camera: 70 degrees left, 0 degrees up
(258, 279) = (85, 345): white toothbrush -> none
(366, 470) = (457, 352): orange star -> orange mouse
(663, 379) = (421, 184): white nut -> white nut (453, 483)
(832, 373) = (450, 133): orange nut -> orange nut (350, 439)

■ ■ ■ ■ ■ ■ ■

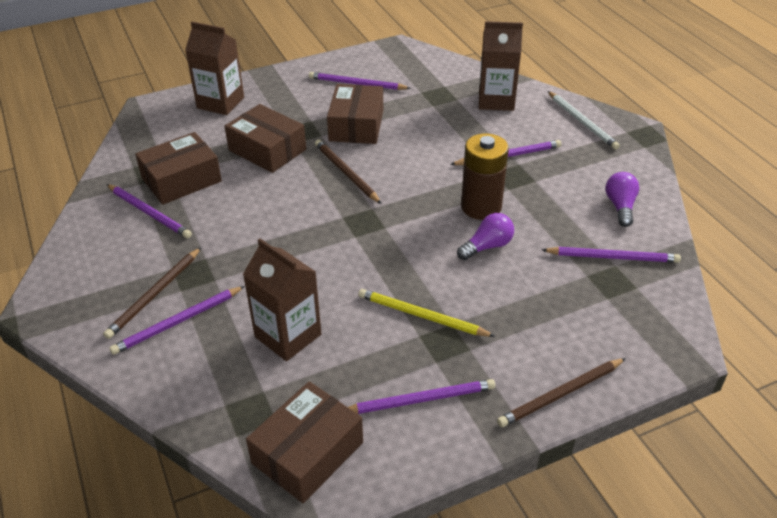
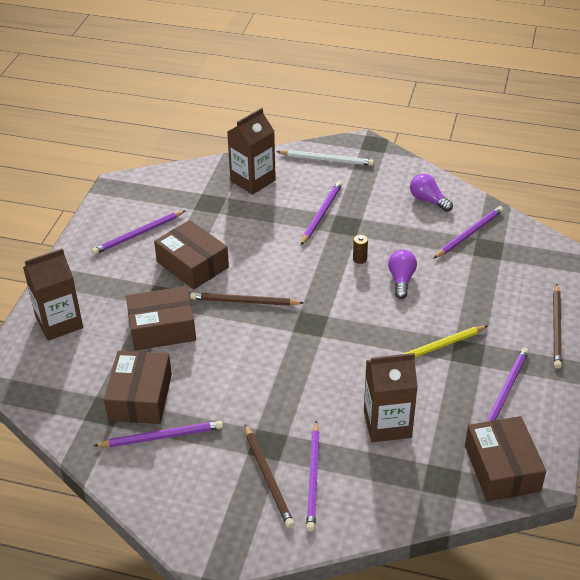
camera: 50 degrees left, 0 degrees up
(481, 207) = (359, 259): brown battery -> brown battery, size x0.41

■ ■ ■ ■ ■ ■ ■

**Work required**
The word to find is "camera". Copy every line of the records that holds it.

**Task answer**
camera: 70 degrees left, 0 degrees up
camera: 50 degrees left, 0 degrees up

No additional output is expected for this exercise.